### Entries shown ###

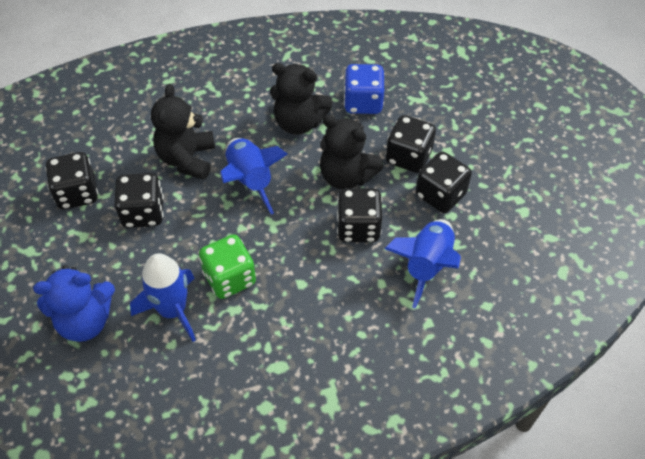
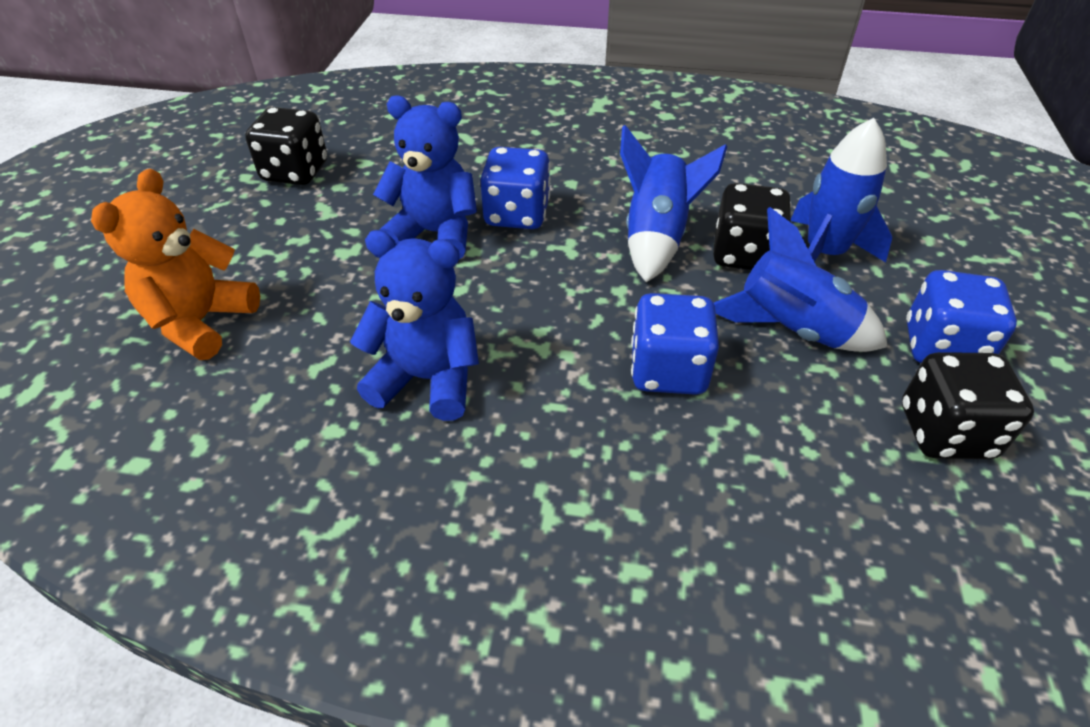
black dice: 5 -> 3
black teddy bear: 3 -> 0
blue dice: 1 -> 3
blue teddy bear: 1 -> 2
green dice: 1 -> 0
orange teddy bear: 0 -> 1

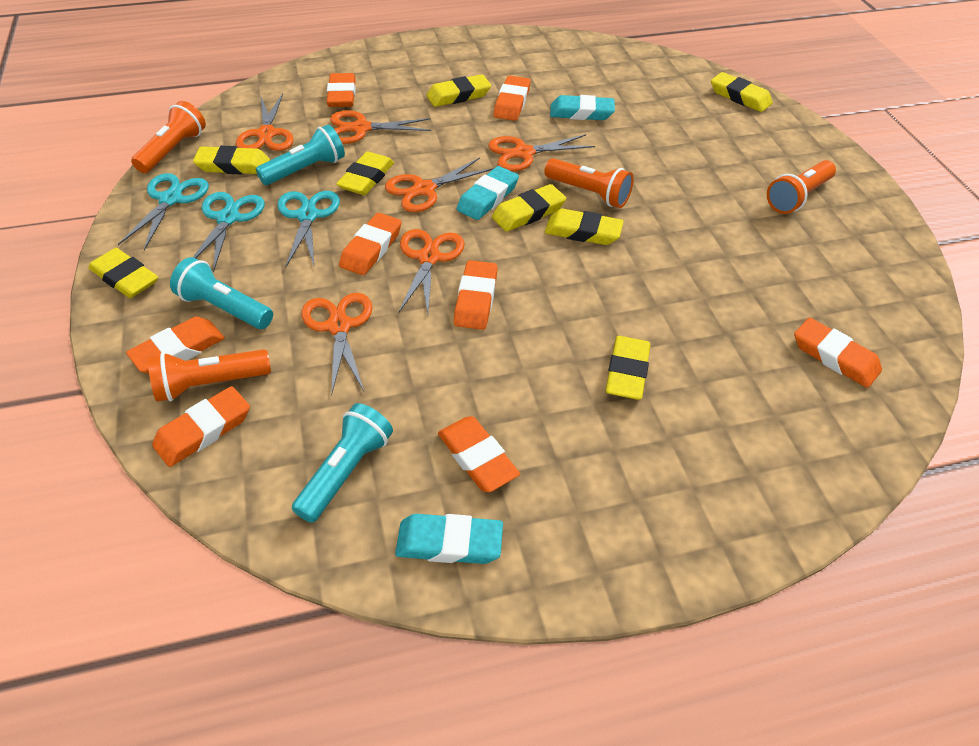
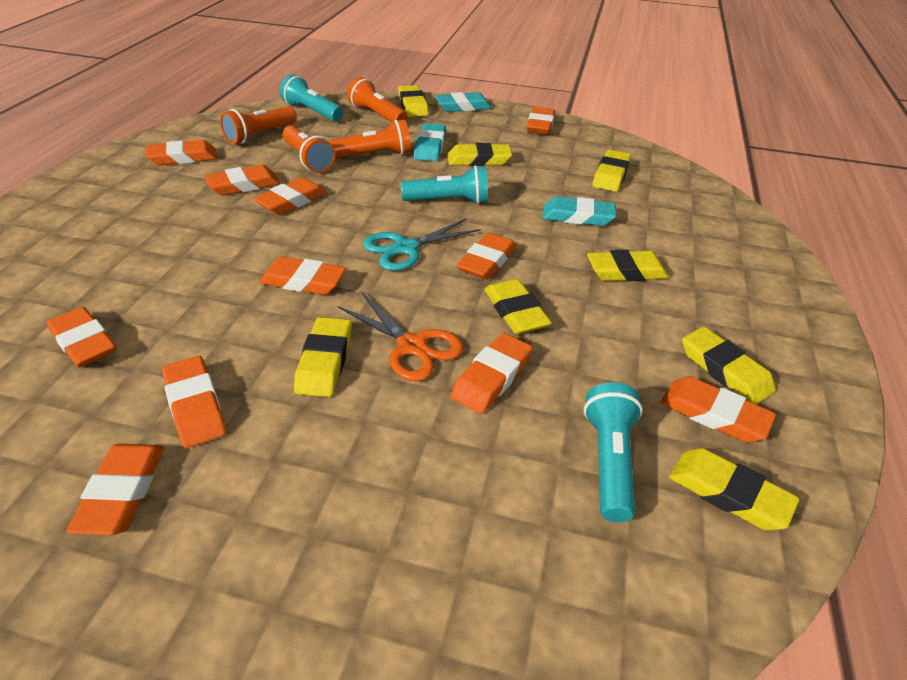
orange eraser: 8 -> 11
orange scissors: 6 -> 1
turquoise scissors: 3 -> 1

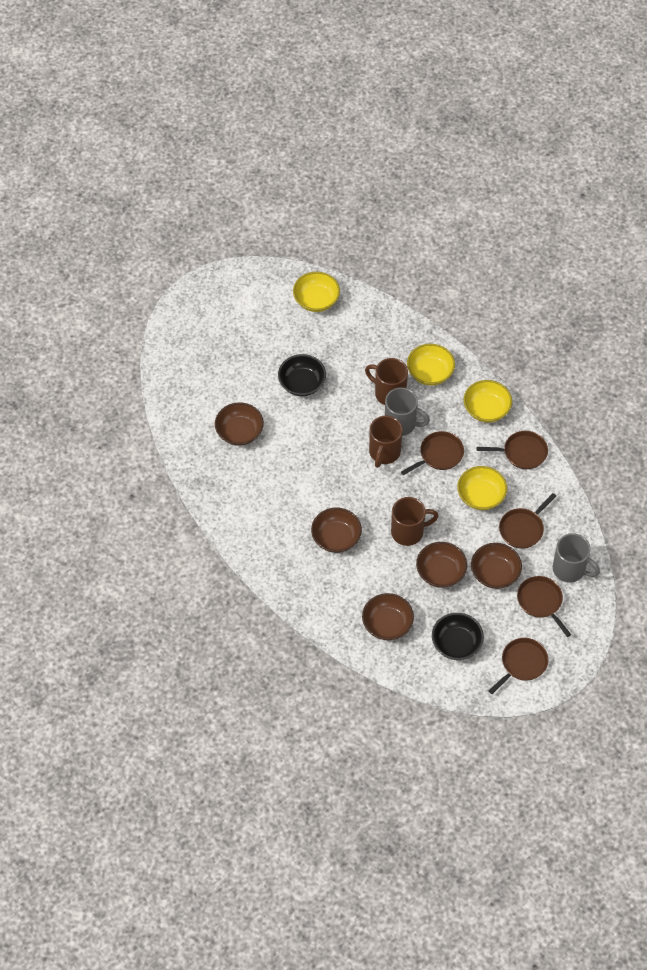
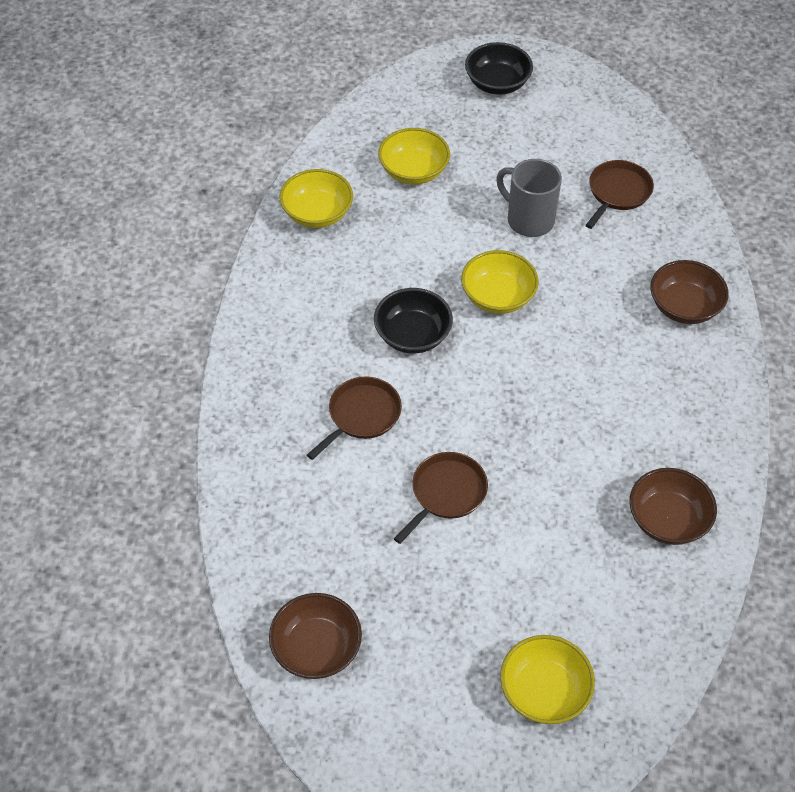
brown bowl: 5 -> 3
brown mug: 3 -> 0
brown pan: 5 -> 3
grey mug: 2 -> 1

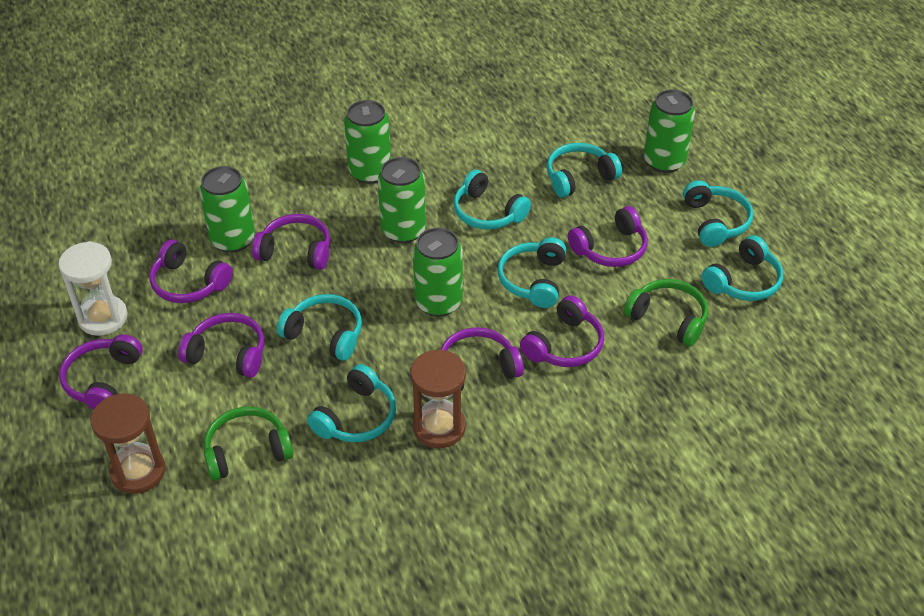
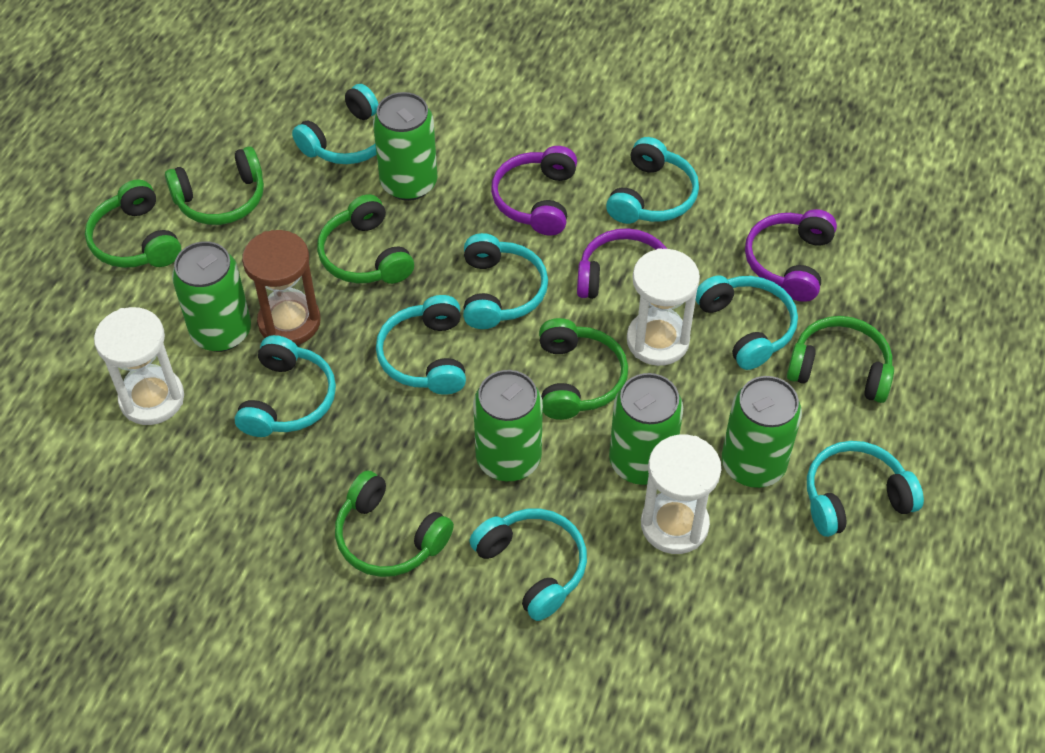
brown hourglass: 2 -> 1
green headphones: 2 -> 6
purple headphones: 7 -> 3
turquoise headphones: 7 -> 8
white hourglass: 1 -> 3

###

## What you are asked to do
Write the material above out again exactly as it reads, but don't carry over the pictures.

## Exercise answer
black dice: 5 -> 3
black teddy bear: 3 -> 0
blue dice: 1 -> 3
blue teddy bear: 1 -> 2
green dice: 1 -> 0
orange teddy bear: 0 -> 1

orange eraser: 8 -> 11
orange scissors: 6 -> 1
turquoise scissors: 3 -> 1

brown bowl: 5 -> 3
brown mug: 3 -> 0
brown pan: 5 -> 3
grey mug: 2 -> 1

brown hourglass: 2 -> 1
green headphones: 2 -> 6
purple headphones: 7 -> 3
turquoise headphones: 7 -> 8
white hourglass: 1 -> 3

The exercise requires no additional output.